START Record extracts

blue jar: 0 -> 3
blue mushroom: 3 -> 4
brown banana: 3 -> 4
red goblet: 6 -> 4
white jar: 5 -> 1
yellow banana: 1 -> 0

END Record extracts

Task brief: Start printing at the line with "brown banana: 3 -> 4" and stop after the final line of the listing above, keeping every line exact.

Task answer:
brown banana: 3 -> 4
red goblet: 6 -> 4
white jar: 5 -> 1
yellow banana: 1 -> 0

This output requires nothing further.